**Problem**
Where a picture occurs in the data, omit it, and copy all remaining data exactly.

Object transformation records
+--
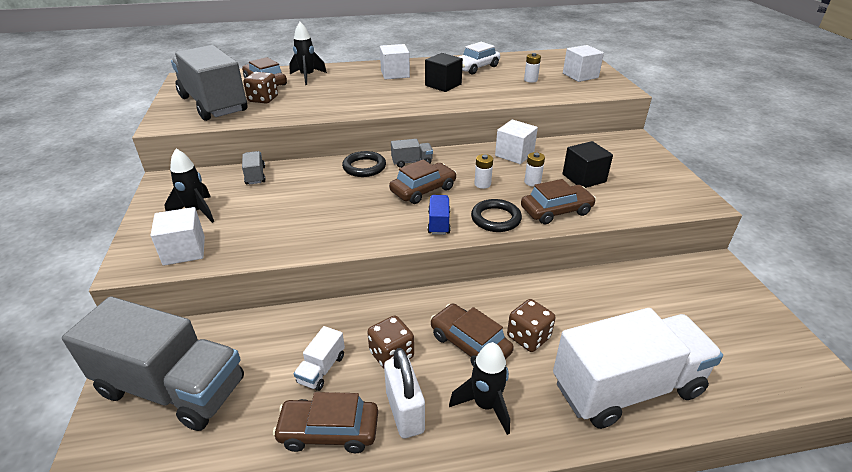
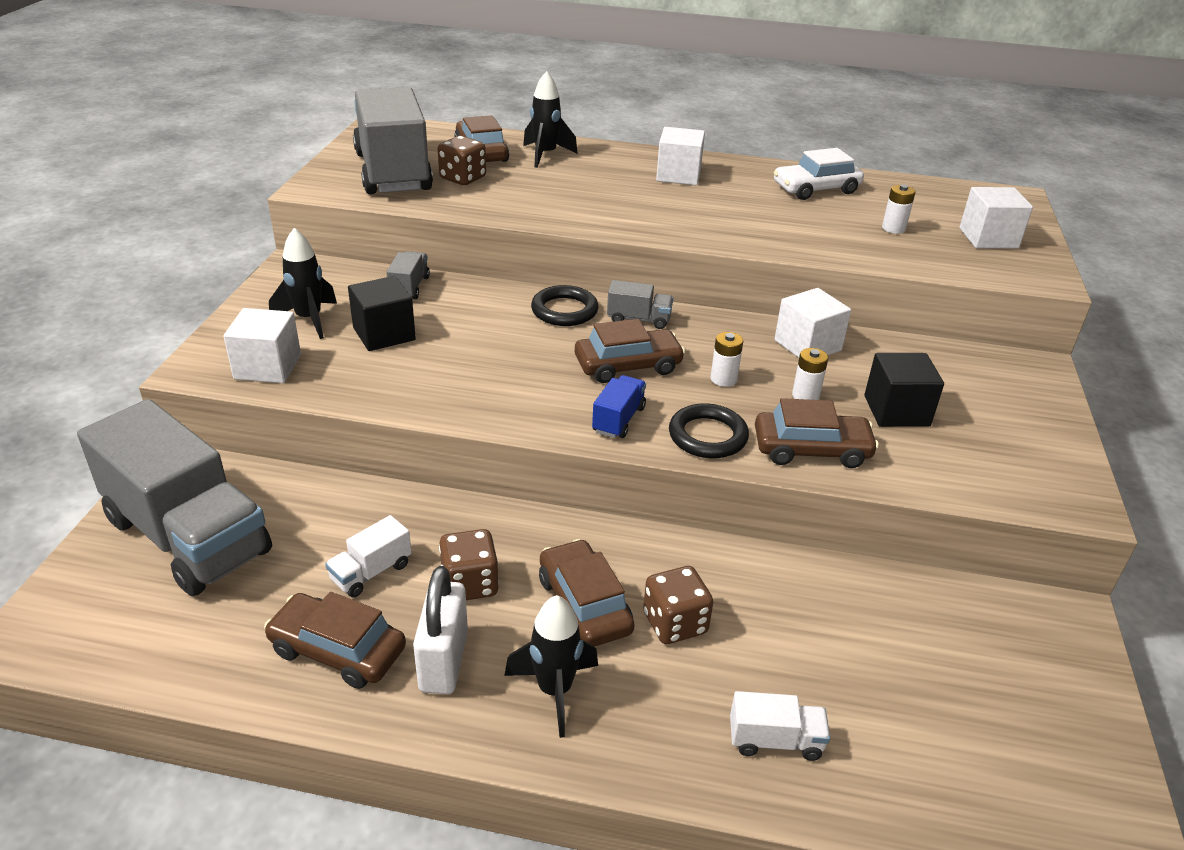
camera: 20 degrees right, 0 degrees up
(443, 85) = (741, 208): black cube -> black cube (384, 334)
(626, 388) = (775, 740): white truck -> white truck, size x0.40

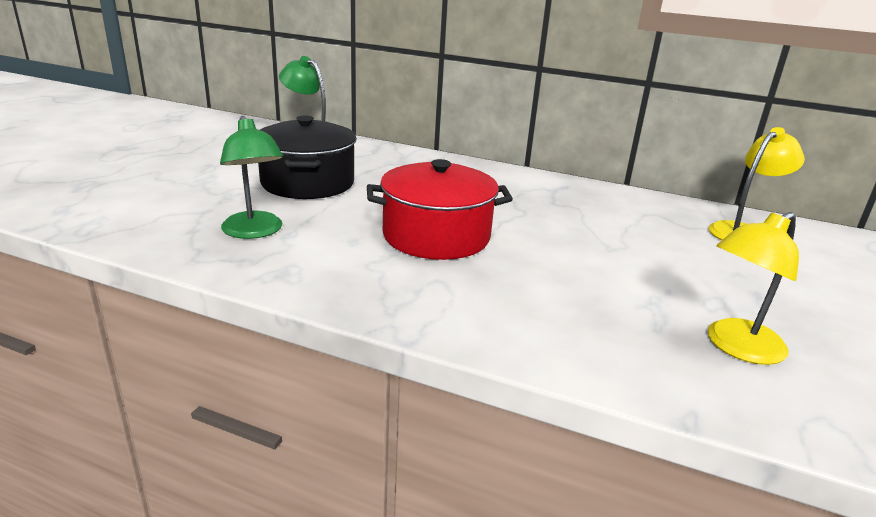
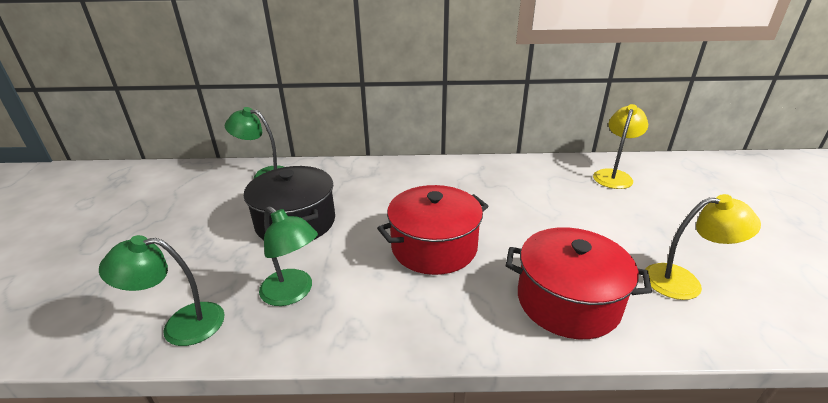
camera: 20 degrees left, 5 degrees up
(136, 226) = (181, 325): none -> green lamp
(552, 319) = (567, 301): none -> red pot
(736, 347) = (683, 281): yellow lamp -> yellow lamp turned 120 degrees counterclockwise

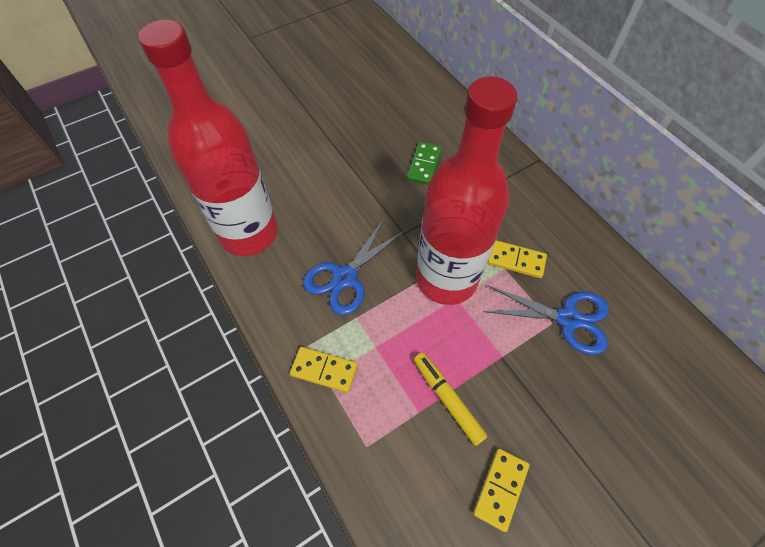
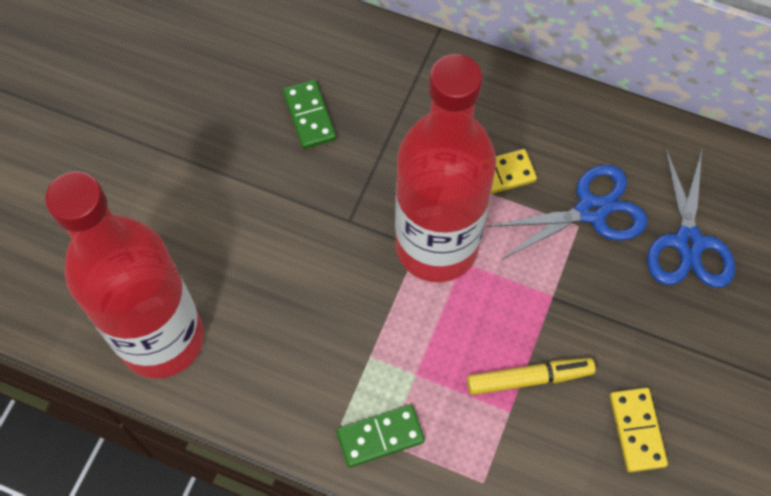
camera: 35 degrees left, 5 degrees up
(324, 370) = (380, 436): yellow domino -> green domino
(344, 278) = (322, 319): blue scissors -> blue scissors (688, 243)
(447, 399) = (529, 378): yellow marker -> yellow marker turned 150 degrees clockwise

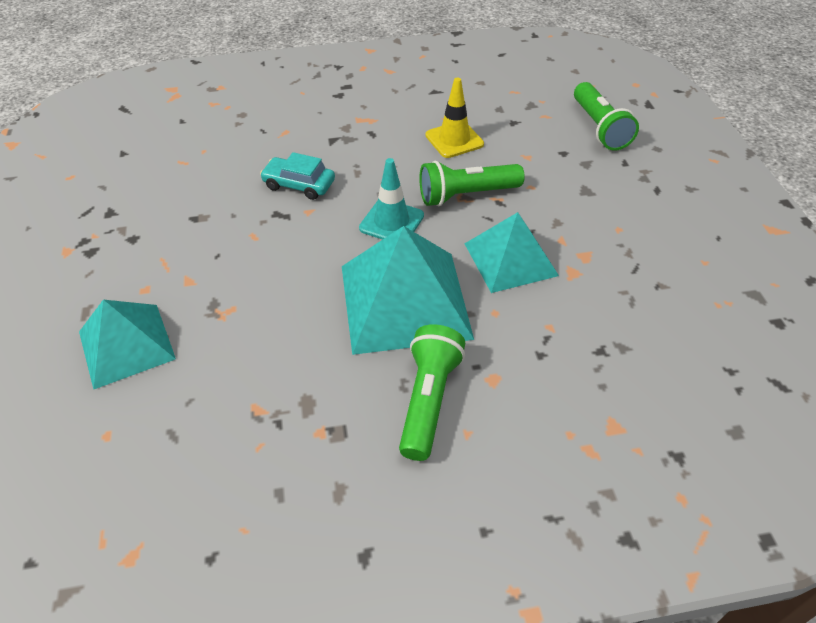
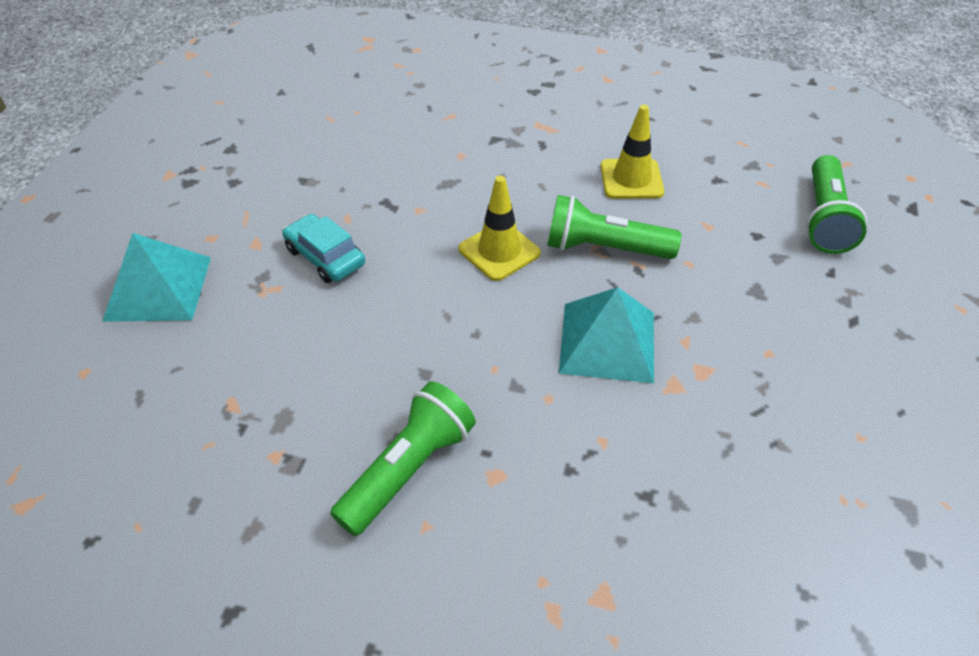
camera: 25 degrees right, 0 degrees up
(299, 185) = (428, 177): turquoise car -> turquoise car (325, 257)
(391, 222) = (499, 251): turquoise traffic cone -> yellow traffic cone
(405, 301) = (455, 346): turquoise pyramid -> none

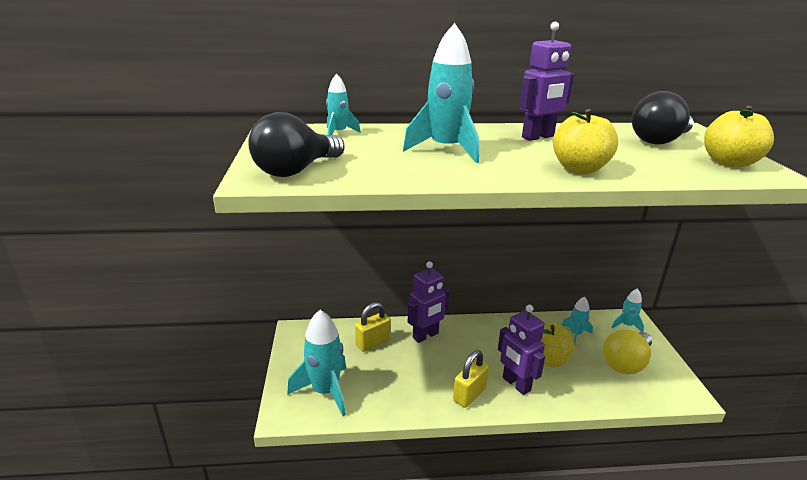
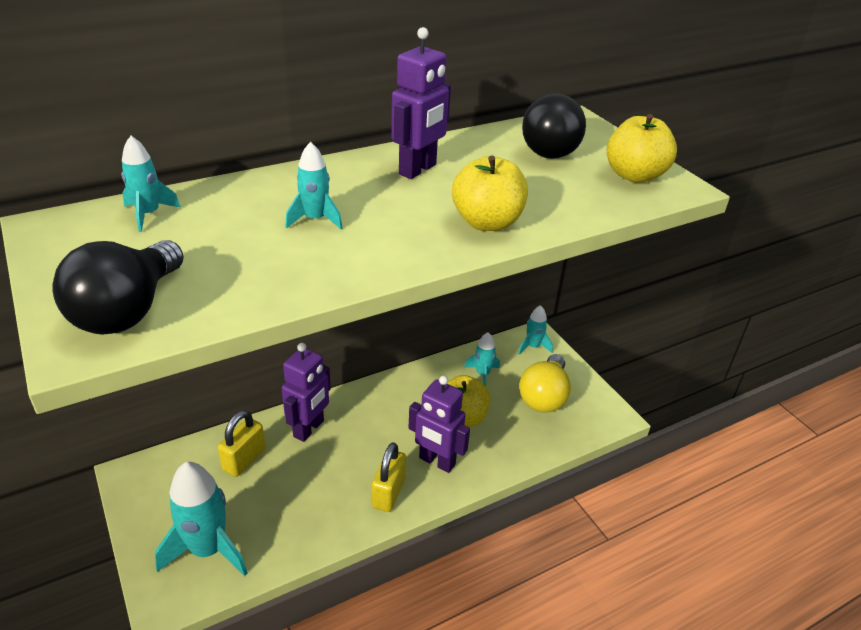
camera: 25 degrees left, 10 degrees up
(446, 150) = (315, 219): turquoise rocket -> turquoise rocket, size x0.53

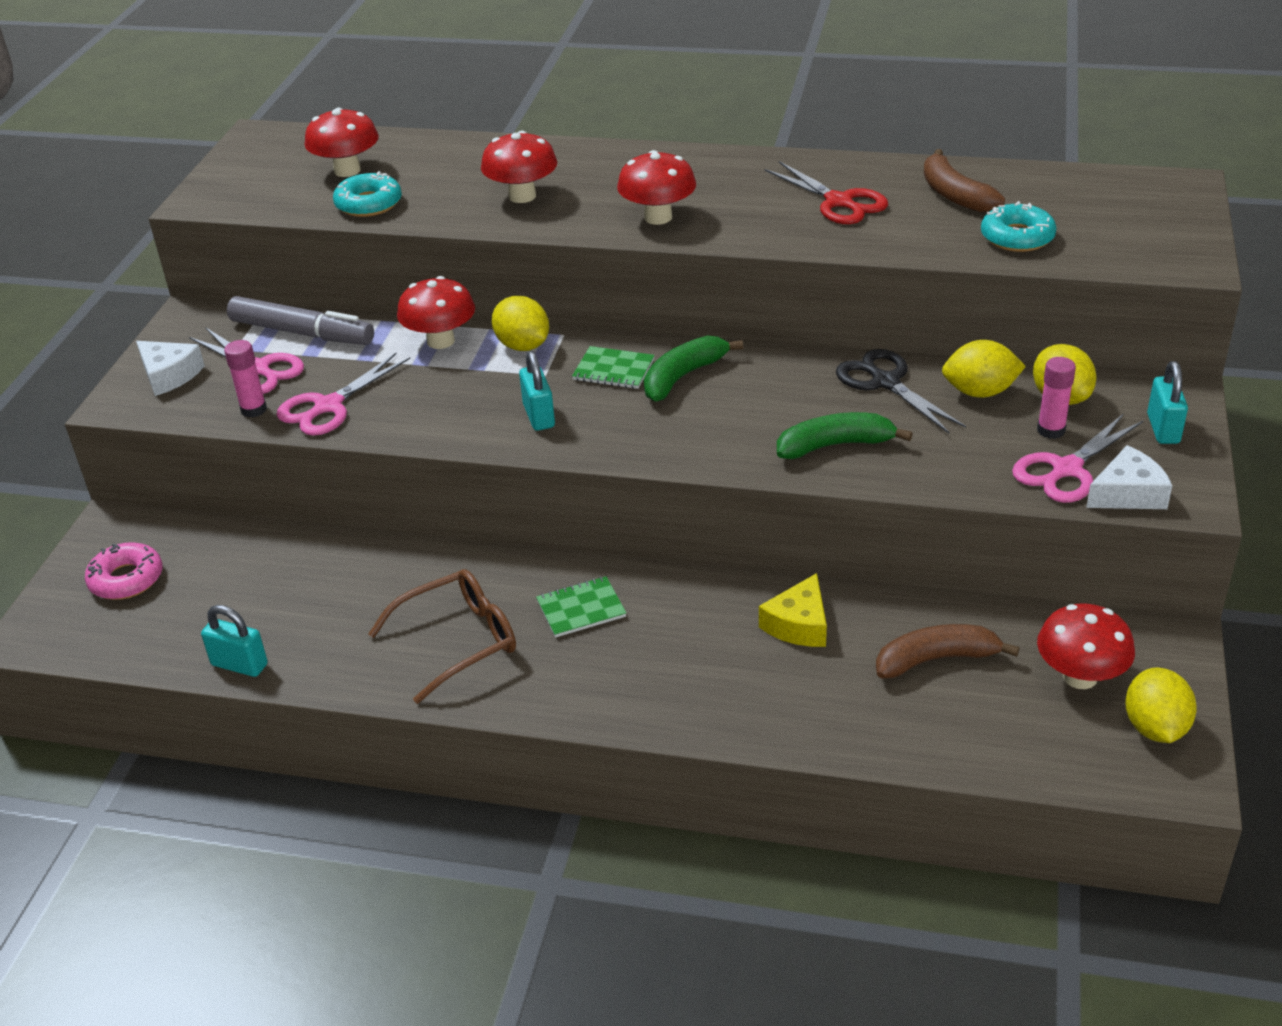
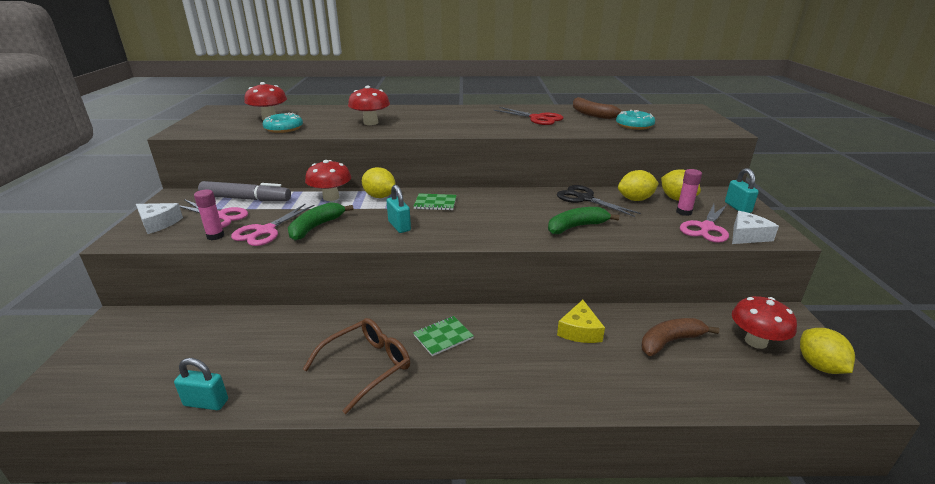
camera: 15 degrees left, 10 degrees down
(126, 579) = (121, 353): pink donut -> none
(658, 217) = (448, 126): red mushroom -> none
(683, 377) = (475, 203): green banana -> green banana (316, 227)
+--
**Exercise response**
camera: 20 degrees right, 0 degrees up
(443, 85) = (741, 208): black cube -> black cube (384, 334)
(626, 388) = (775, 740): white truck -> white truck, size x0.40

camera: 20 degrees left, 5 degrees up
(136, 226) = (181, 325): none -> green lamp
(552, 319) = (567, 301): none -> red pot
(736, 347) = (683, 281): yellow lamp -> yellow lamp turned 120 degrees counterclockwise

camera: 35 degrees left, 5 degrees up
(324, 370) = (380, 436): yellow domino -> green domino
(344, 278) = (322, 319): blue scissors -> blue scissors (688, 243)
(447, 399) = (529, 378): yellow marker -> yellow marker turned 150 degrees clockwise

camera: 25 degrees right, 0 degrees up
(299, 185) = (428, 177): turquoise car -> turquoise car (325, 257)
(391, 222) = (499, 251): turquoise traffic cone -> yellow traffic cone
(405, 301) = (455, 346): turquoise pyramid -> none

camera: 25 degrees left, 10 degrees up
(446, 150) = (315, 219): turquoise rocket -> turquoise rocket, size x0.53

camera: 15 degrees left, 10 degrees down
(126, 579) = (121, 353): pink donut -> none
(658, 217) = (448, 126): red mushroom -> none
(683, 377) = (475, 203): green banana -> green banana (316, 227)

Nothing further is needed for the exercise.